Structured diff data
========================

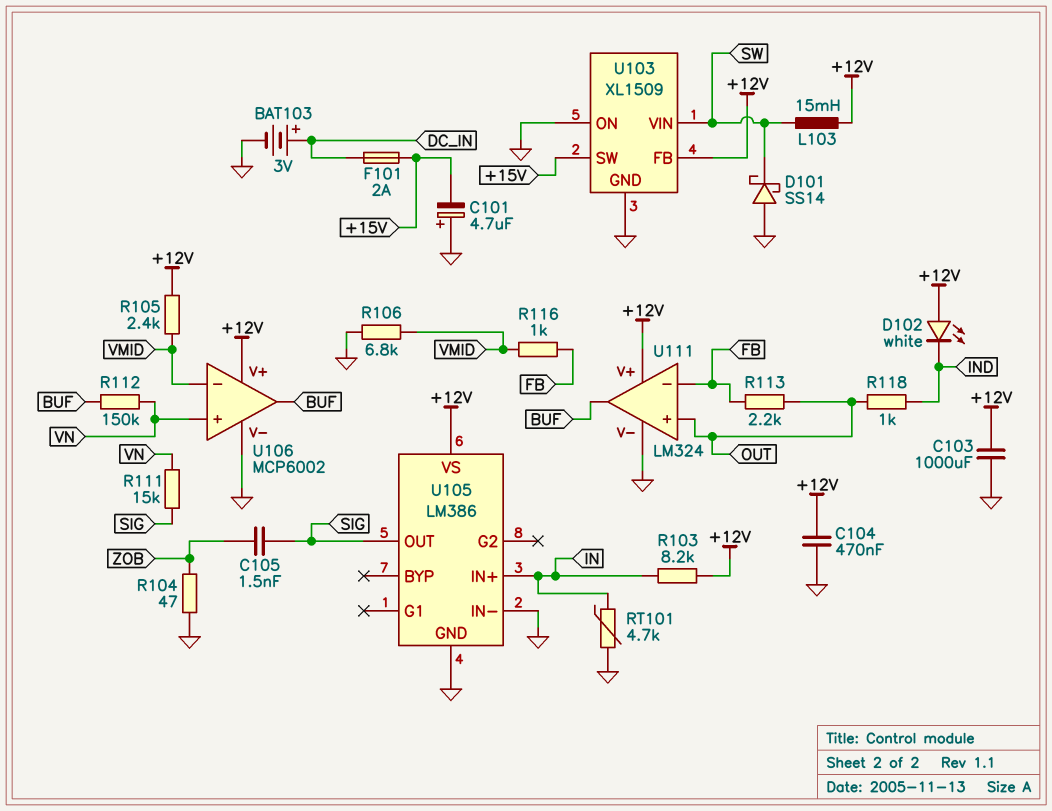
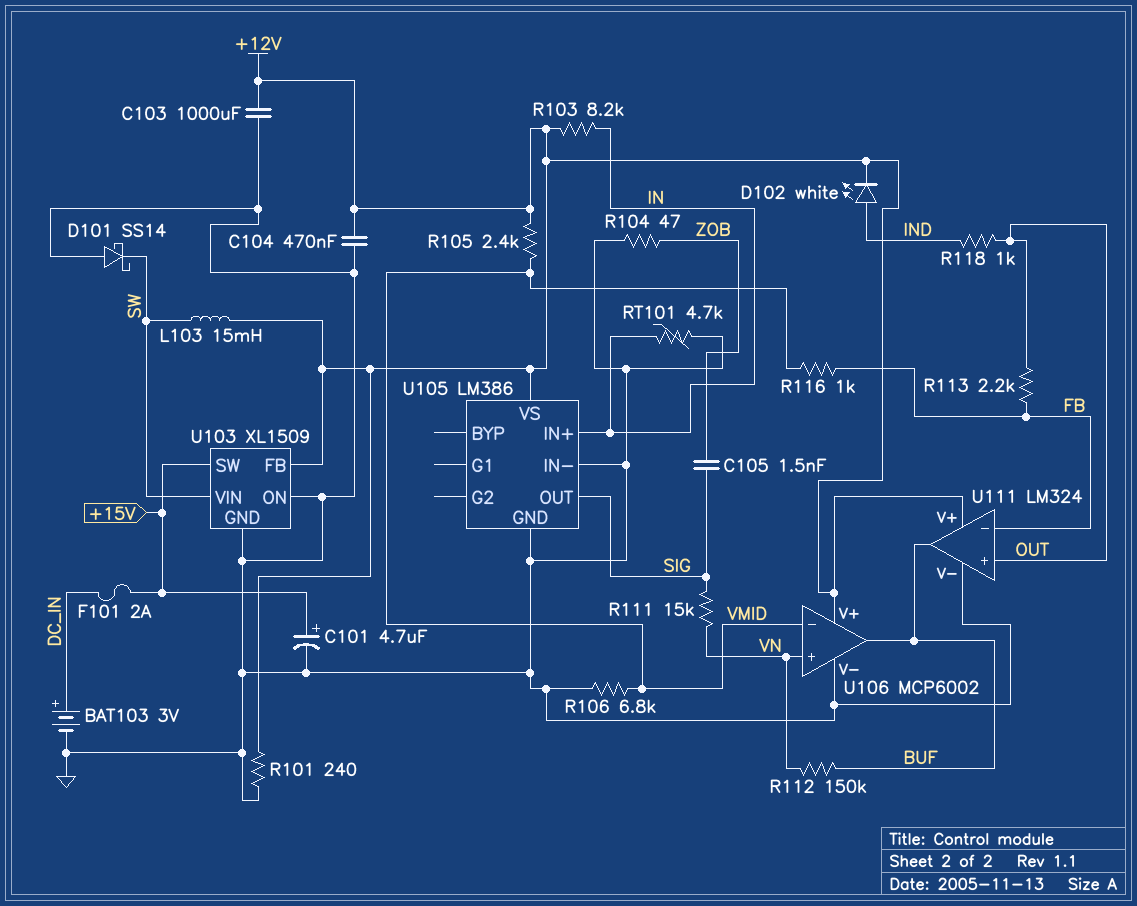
C101: 4.7uF (plus GND, minus +15V) -> 4.7uF (plus +15V, minus GND)
D102: LED white (A +12V, K IND) -> LED white (A IND, K +12V)
R101: none -> 240 (+12V, GND)

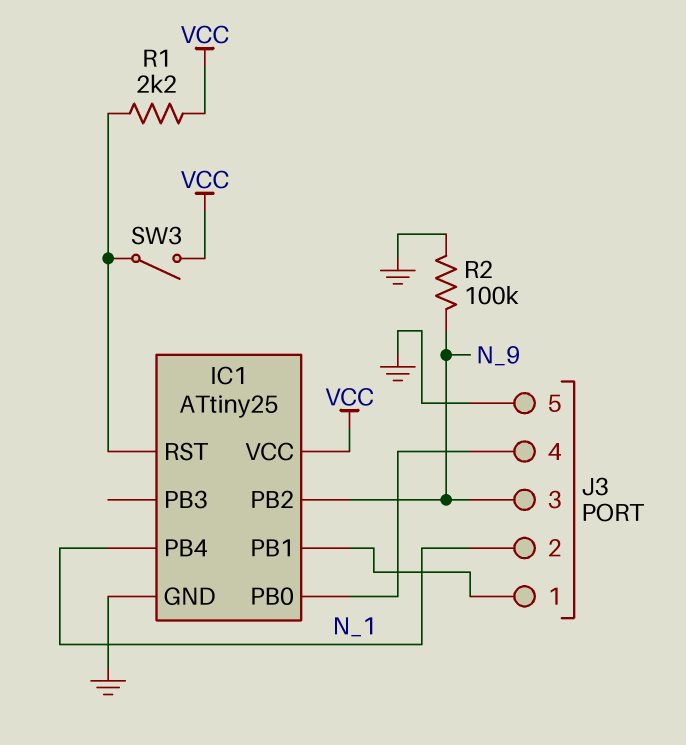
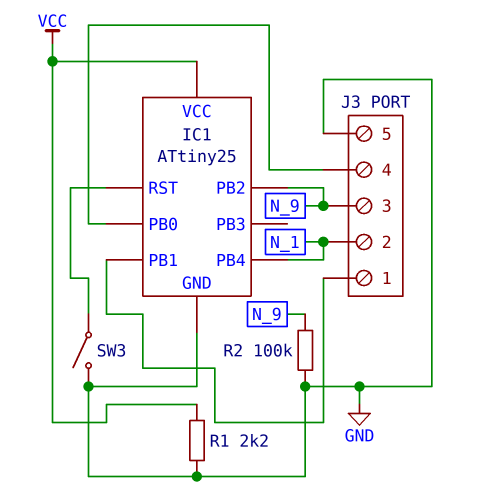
R1: 2.2k (IC1/RST, VCC) -> 2.2k (GND, VCC)
SW3: switch (IC1/RST, VCC) -> switch (GND, IC1/RST)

========================

#### [PROBLEM DETAILS]
Since the pictures are not wanted, copy only the text of the records above, exactly.

#### [ANSWER SPACE]
C101: 4.7uF (plus GND, minus +15V) -> 4.7uF (plus +15V, minus GND)
D102: LED white (A +12V, K IND) -> LED white (A IND, K +12V)
R101: none -> 240 (+12V, GND)

R1: 2.2k (IC1/RST, VCC) -> 2.2k (GND, VCC)
SW3: switch (IC1/RST, VCC) -> switch (GND, IC1/RST)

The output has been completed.